What you have to do » Give back the lines of the entries below exactly as written, from the first line to the line holding "(purple) (no. 1", both included, with the pictures omitted.

▶

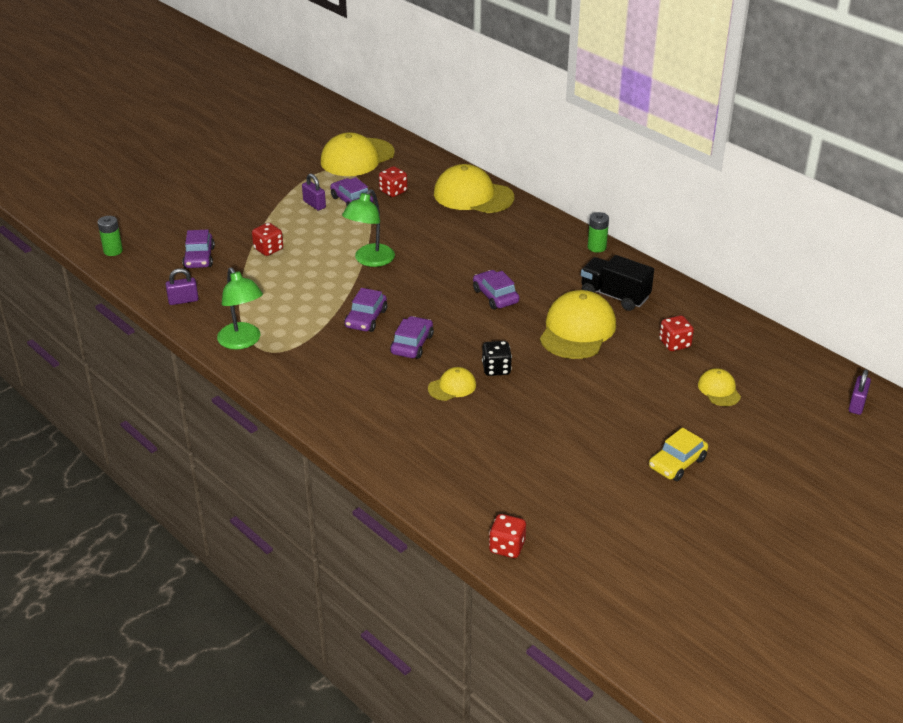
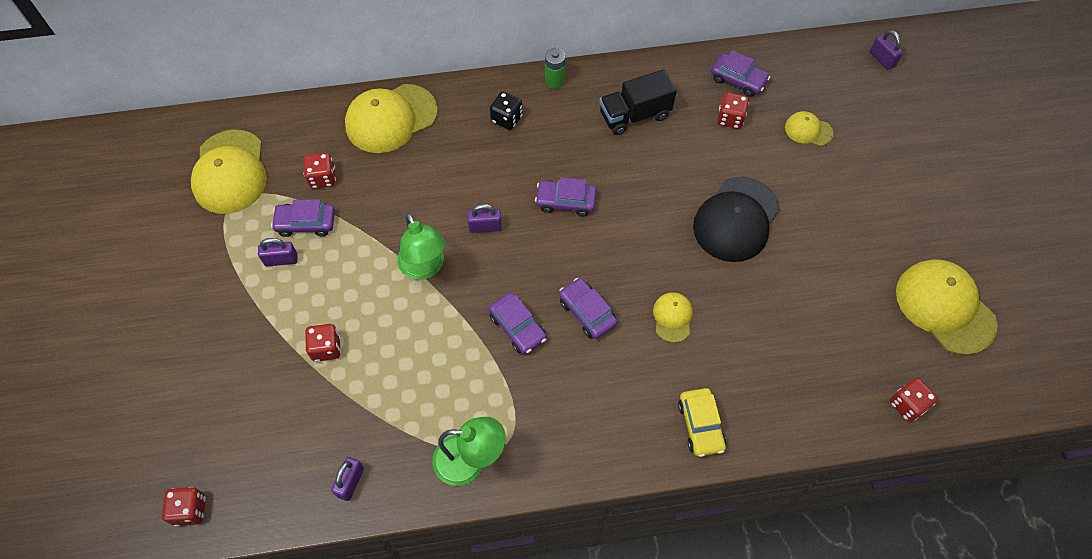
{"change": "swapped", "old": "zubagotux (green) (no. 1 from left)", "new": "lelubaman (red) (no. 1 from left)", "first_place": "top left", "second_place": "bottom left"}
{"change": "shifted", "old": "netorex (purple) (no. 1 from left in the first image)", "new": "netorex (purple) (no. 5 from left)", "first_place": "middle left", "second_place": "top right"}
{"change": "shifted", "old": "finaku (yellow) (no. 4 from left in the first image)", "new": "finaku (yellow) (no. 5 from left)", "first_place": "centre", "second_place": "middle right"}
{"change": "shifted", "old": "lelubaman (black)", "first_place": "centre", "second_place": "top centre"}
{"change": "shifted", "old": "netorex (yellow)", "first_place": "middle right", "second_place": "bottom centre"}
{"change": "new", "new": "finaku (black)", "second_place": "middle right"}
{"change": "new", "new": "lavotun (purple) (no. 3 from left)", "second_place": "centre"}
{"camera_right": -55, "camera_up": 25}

◀

Exercise response »
{"change": "swapped", "old": "zubagotux (green) (no. 1 from left)", "new": "lelubaman (red) (no. 1 from left)", "first_place": "top left", "second_place": "bottom left"}
{"change": "shifted", "old": "netorex (purple) (no. 1 from left in the first image)", "new": "netorex (purple) (no. 5 from left)", "first_place": "middle left", "second_place": "top right"}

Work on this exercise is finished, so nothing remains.